Object change listings:
########################################

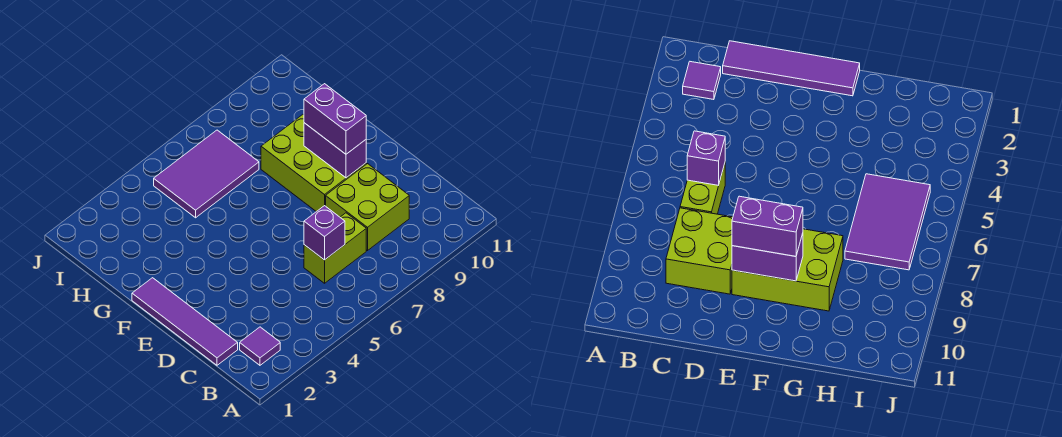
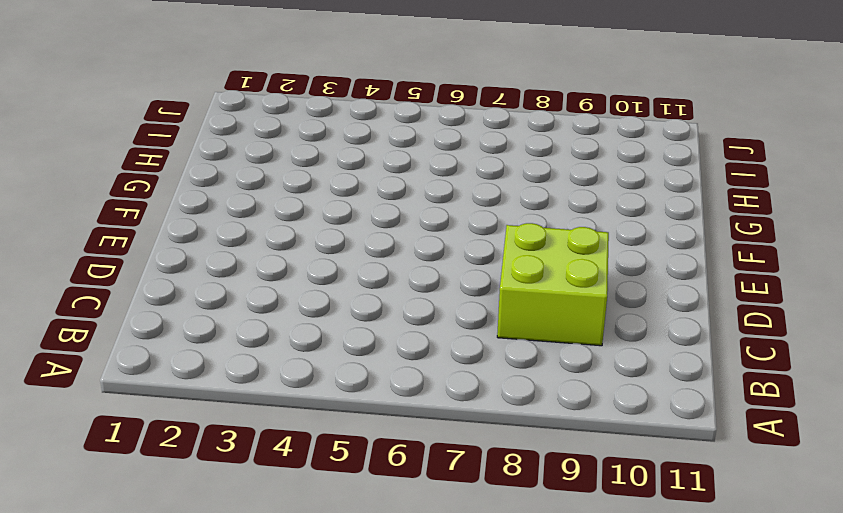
none -> purple tile B2 level 1
none -> purple tile C1:F1 level 1

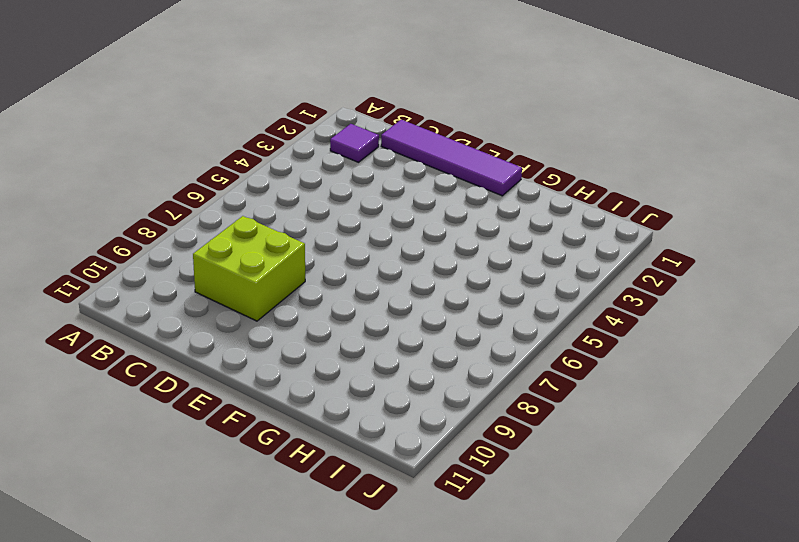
none -> lime brick C6:C7 level 1
none -> lime brick E8:G9 level 1

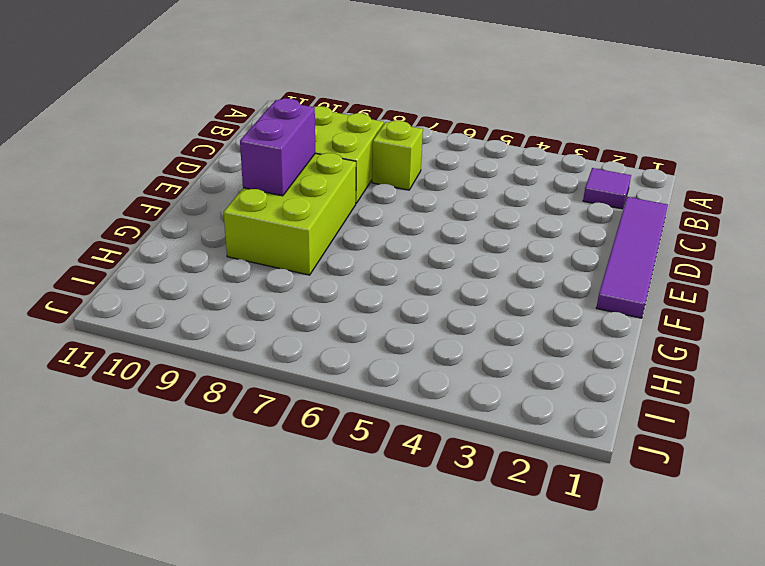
lime brick C7 level 1 -> lime brick C6:C7 level 1
none -> purple tile H5:I7 level 1
none -> purple brick C6 level 2

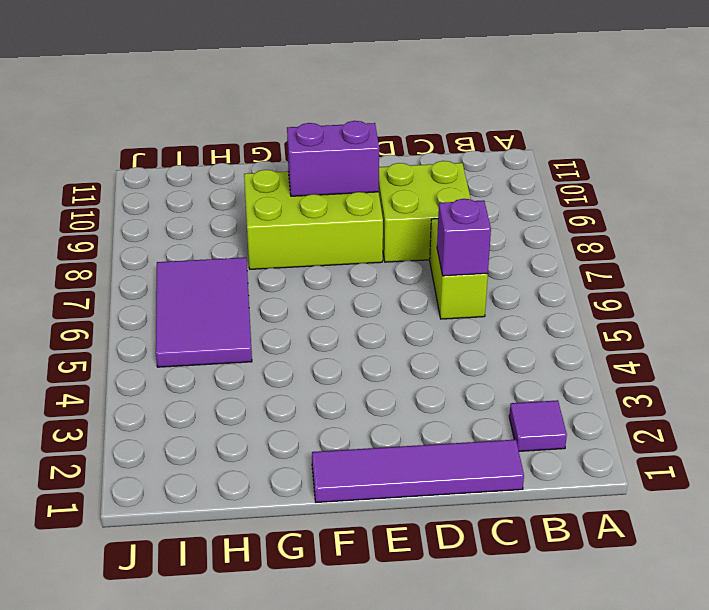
none -> purple brick E9:F9 level 3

########################################

▸ **TASK DESCRIPTION**
Pictures stay out of the copy; please restate every record above exactly.

▸ **ANSWER TO THIS PROBLEM**
none -> purple tile B2 level 1
none -> purple tile C1:F1 level 1

none -> lime brick C6:C7 level 1
none -> lime brick E8:G9 level 1

lime brick C7 level 1 -> lime brick C6:C7 level 1
none -> purple tile H5:I7 level 1
none -> purple brick C6 level 2

none -> purple brick E9:F9 level 3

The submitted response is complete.